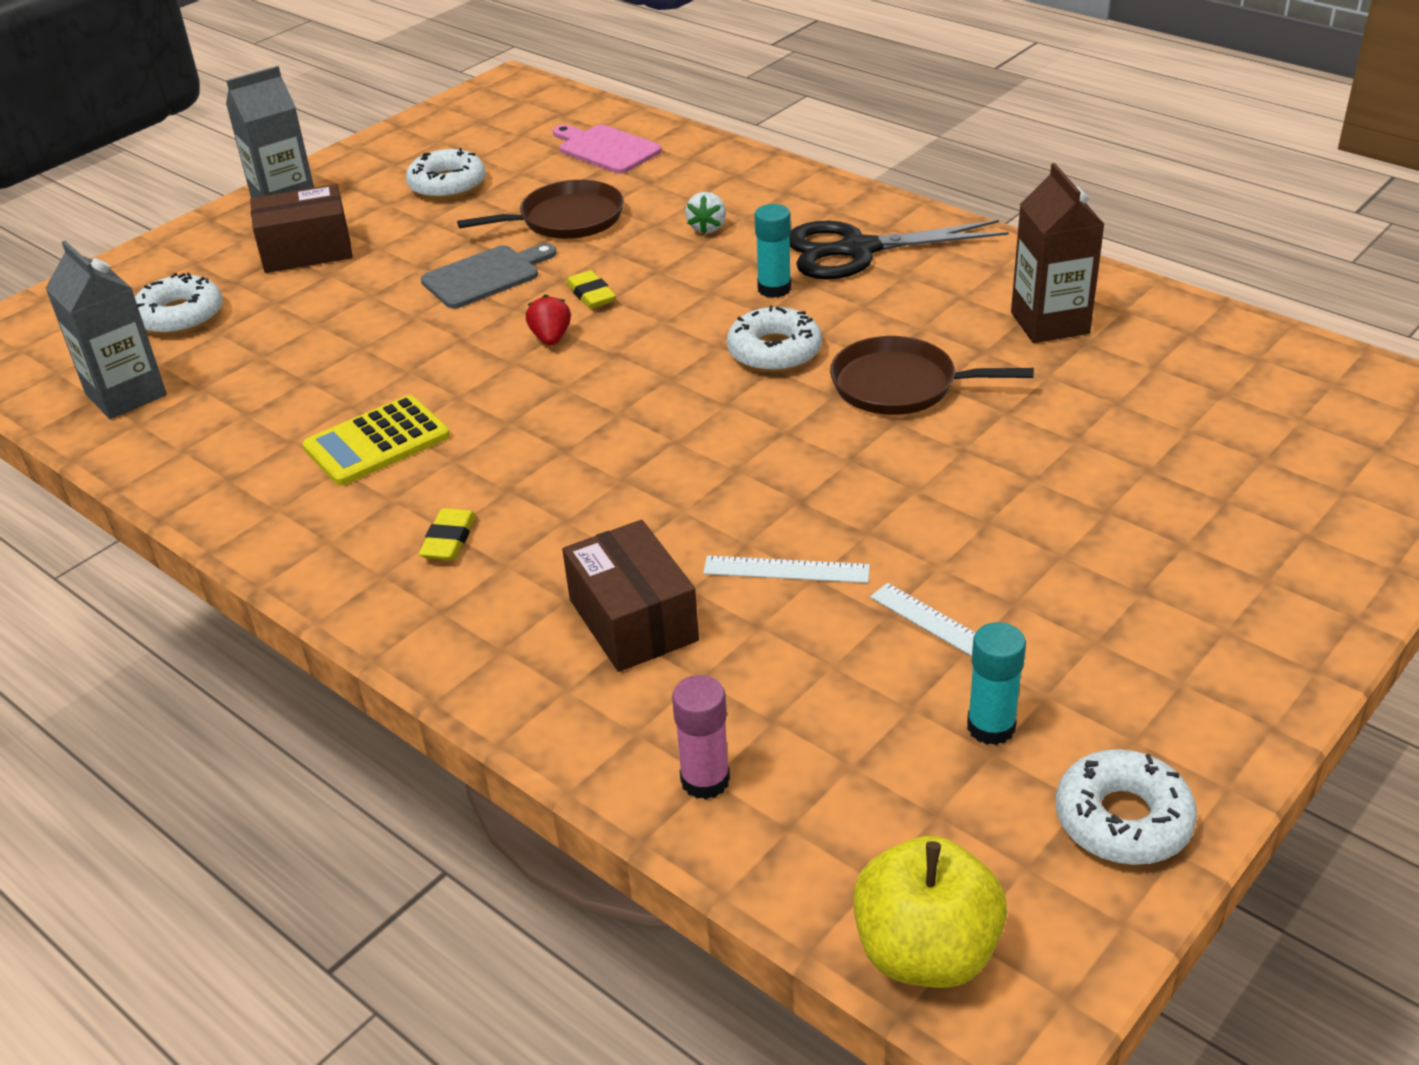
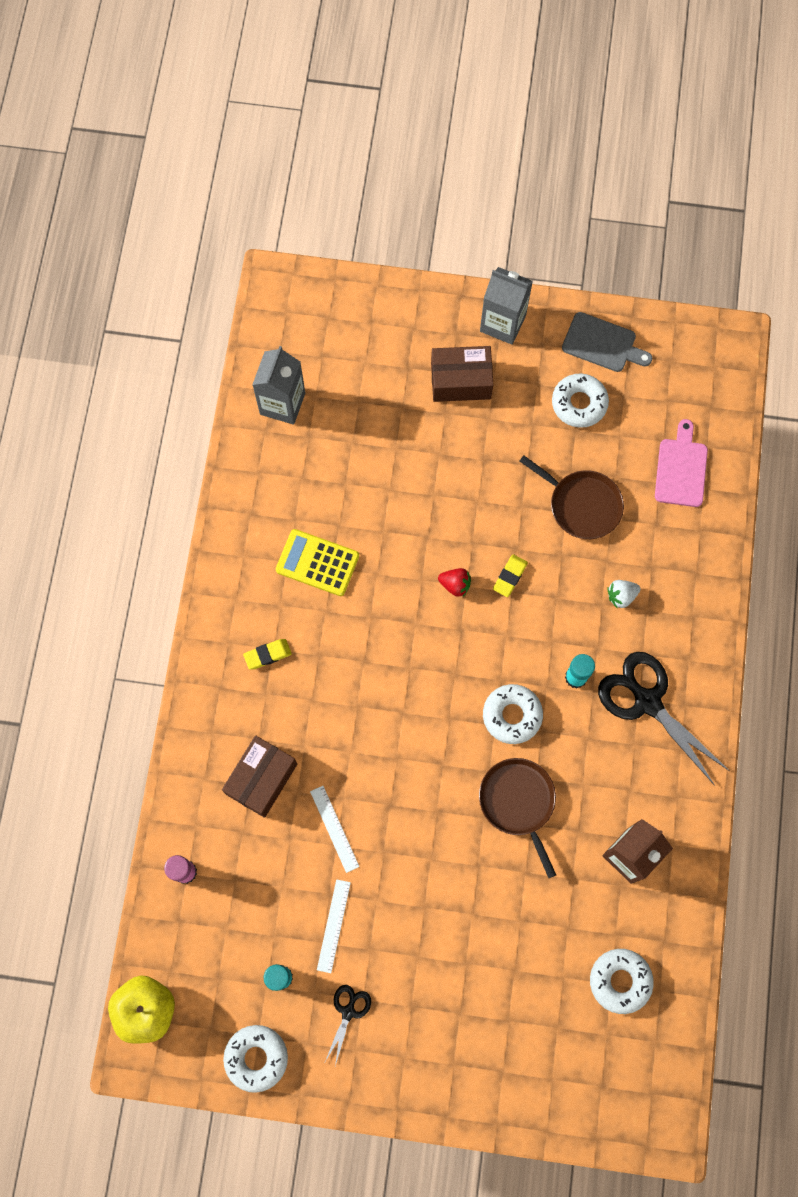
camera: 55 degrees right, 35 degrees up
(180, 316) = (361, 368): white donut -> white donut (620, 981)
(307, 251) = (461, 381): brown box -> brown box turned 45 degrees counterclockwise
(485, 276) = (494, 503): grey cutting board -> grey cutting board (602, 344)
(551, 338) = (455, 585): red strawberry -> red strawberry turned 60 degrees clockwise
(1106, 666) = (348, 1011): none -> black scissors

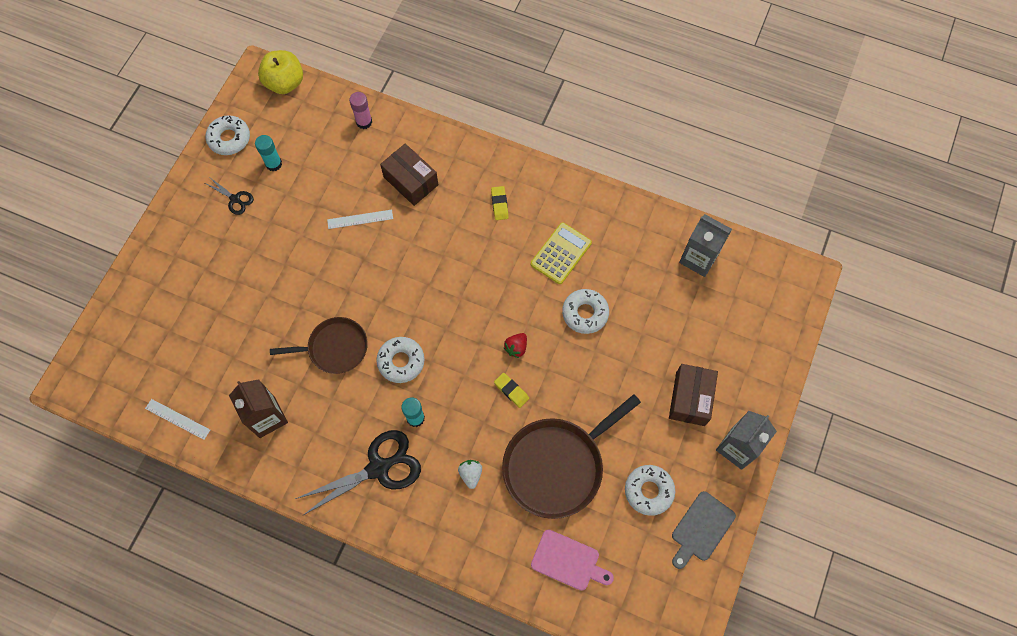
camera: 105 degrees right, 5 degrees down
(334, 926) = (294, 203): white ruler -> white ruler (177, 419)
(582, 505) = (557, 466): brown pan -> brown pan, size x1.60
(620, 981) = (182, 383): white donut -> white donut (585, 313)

» WHAT THE TASK ASKS
Only the text of the records belongs in the answer; reproduce it verbatim, with no pictures.

» RESPONSE BELOW
camera: 55 degrees right, 35 degrees up
(180, 316) = (361, 368): white donut -> white donut (620, 981)
(307, 251) = (461, 381): brown box -> brown box turned 45 degrees counterclockwise
(485, 276) = (494, 503): grey cutting board -> grey cutting board (602, 344)
(551, 338) = (455, 585): red strawberry -> red strawberry turned 60 degrees clockwise
(1106, 666) = (348, 1011): none -> black scissors

camera: 105 degrees right, 5 degrees down
(334, 926) = (294, 203): white ruler -> white ruler (177, 419)
(582, 505) = (557, 466): brown pan -> brown pan, size x1.60
(620, 981) = (182, 383): white donut -> white donut (585, 313)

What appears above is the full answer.